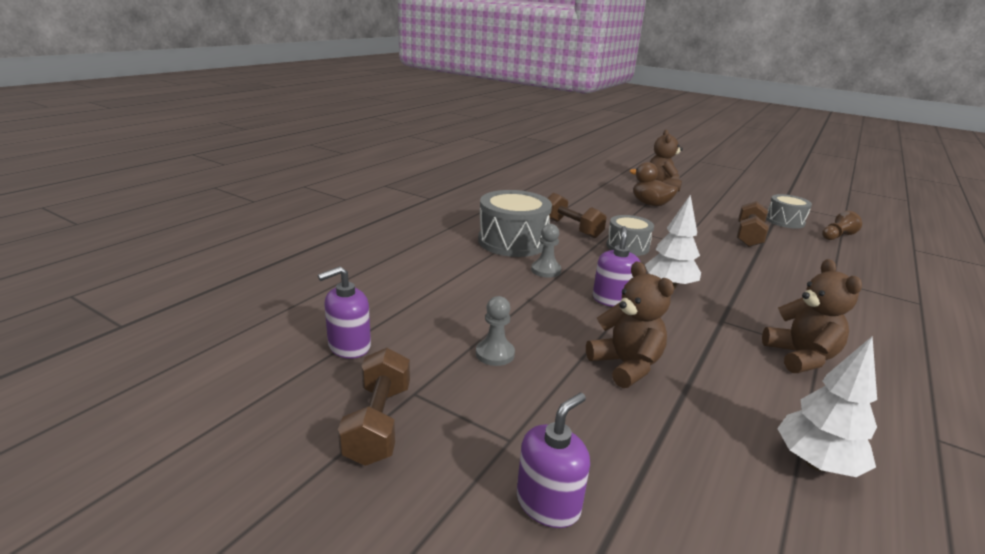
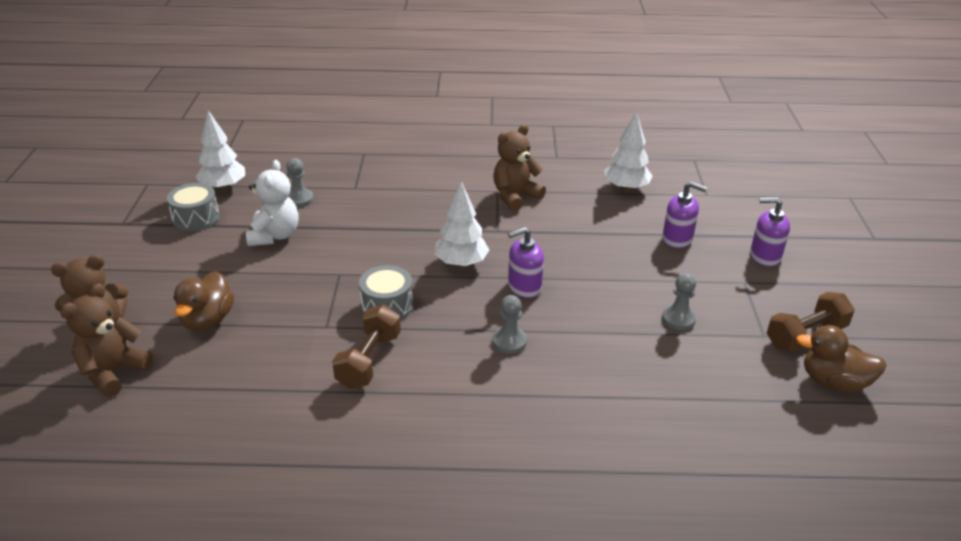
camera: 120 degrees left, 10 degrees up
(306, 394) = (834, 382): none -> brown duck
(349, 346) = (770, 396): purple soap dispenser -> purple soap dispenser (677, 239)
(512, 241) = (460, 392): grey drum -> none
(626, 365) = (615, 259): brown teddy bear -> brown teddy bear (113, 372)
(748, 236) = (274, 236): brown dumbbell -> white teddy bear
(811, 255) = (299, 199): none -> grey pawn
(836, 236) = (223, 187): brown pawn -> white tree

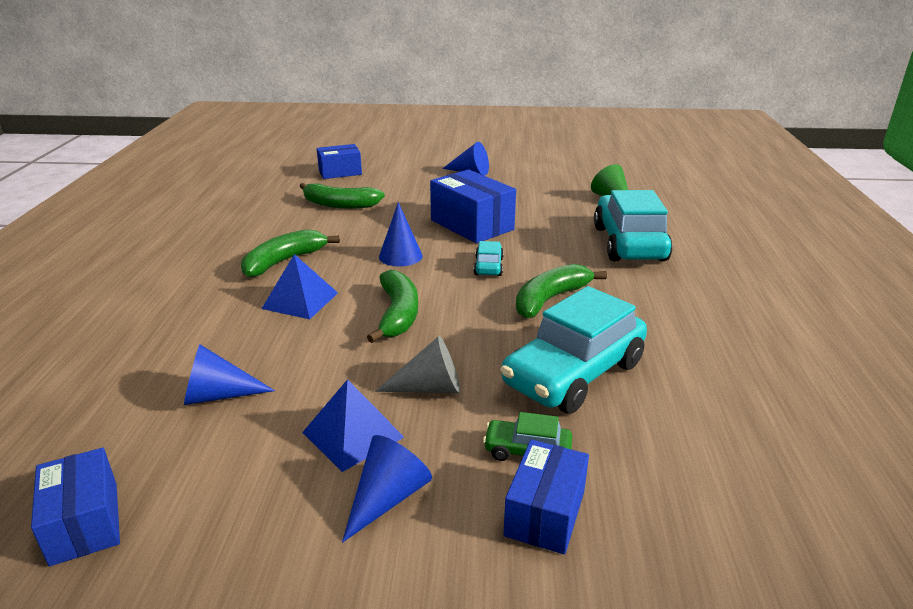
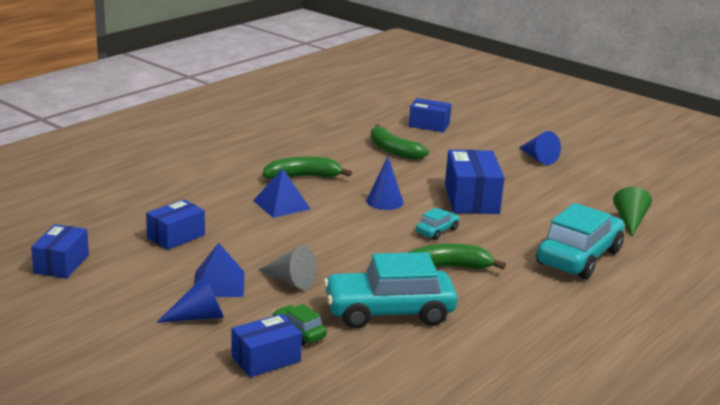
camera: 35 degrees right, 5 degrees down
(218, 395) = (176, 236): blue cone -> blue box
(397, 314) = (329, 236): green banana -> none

====================

EXERCISE →
Lines in the records above that carry the word "degrees" are to be located and copied.

EXPECTED ANSWER →
camera: 120 degrees left, 10 degrees up
camera: 35 degrees right, 5 degrees down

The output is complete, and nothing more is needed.